**ABOUT THIS EXERCISE:**
Look through the data below for the line with "turquoise calculator: 8 -> 9" and the line with "white padlock: 4 -> 2", then output those two and all lines in between, exactly as written.

**SUPPLIED INFORMATION:**
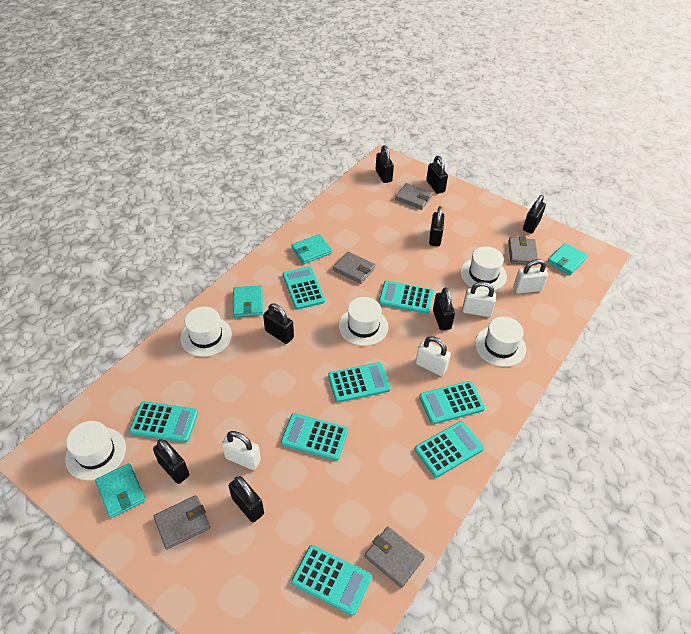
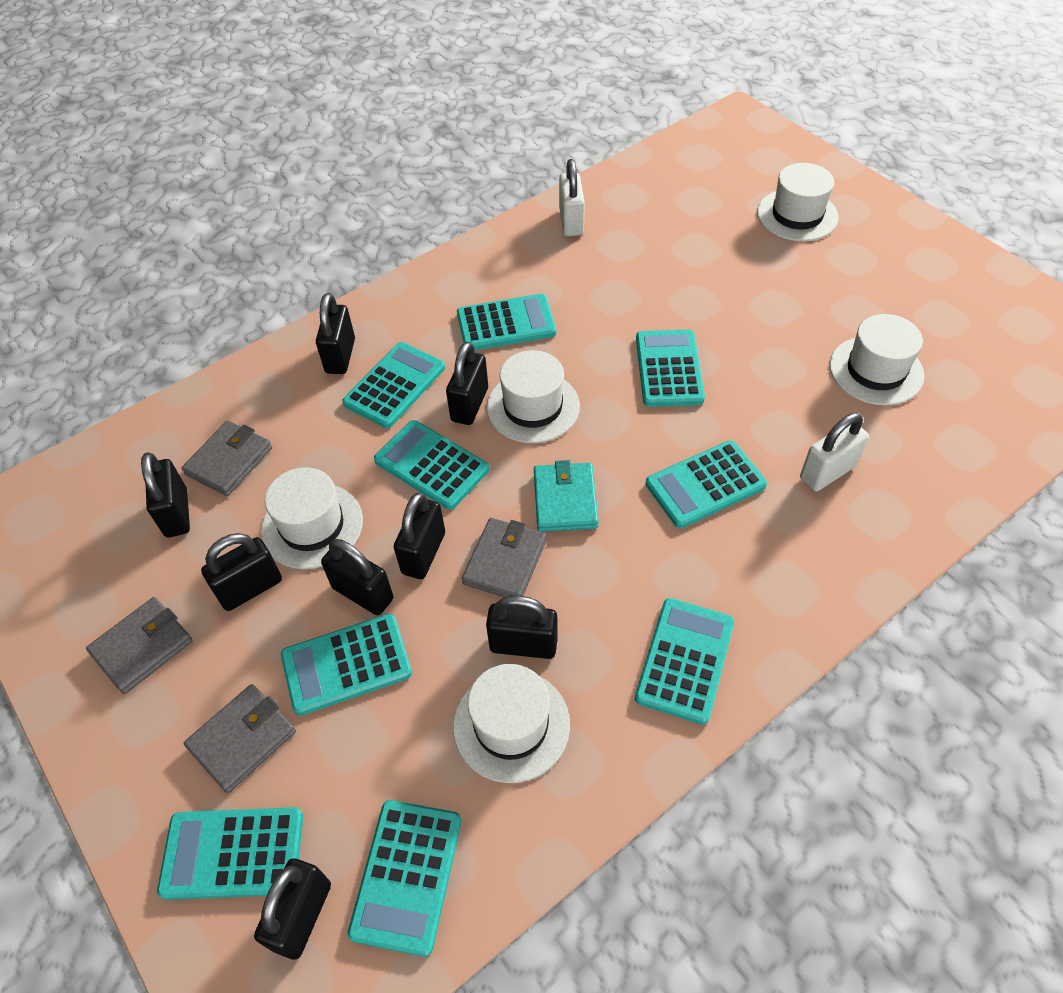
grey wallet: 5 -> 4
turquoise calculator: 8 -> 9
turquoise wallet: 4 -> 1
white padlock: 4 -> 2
---
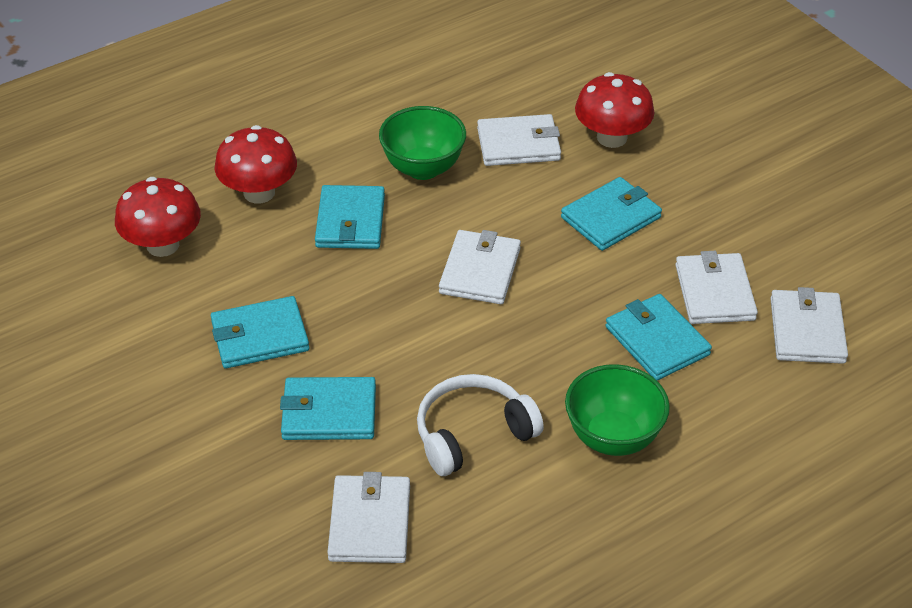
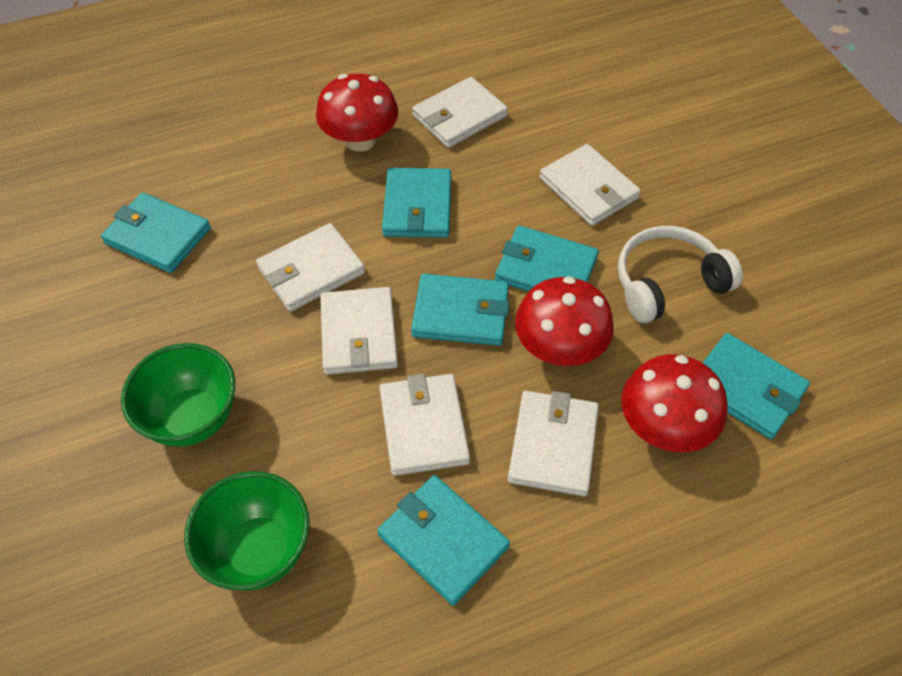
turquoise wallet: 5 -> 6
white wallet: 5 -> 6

**TASK RESULT:**
turquoise calculator: 8 -> 9
turquoise wallet: 4 -> 1
white padlock: 4 -> 2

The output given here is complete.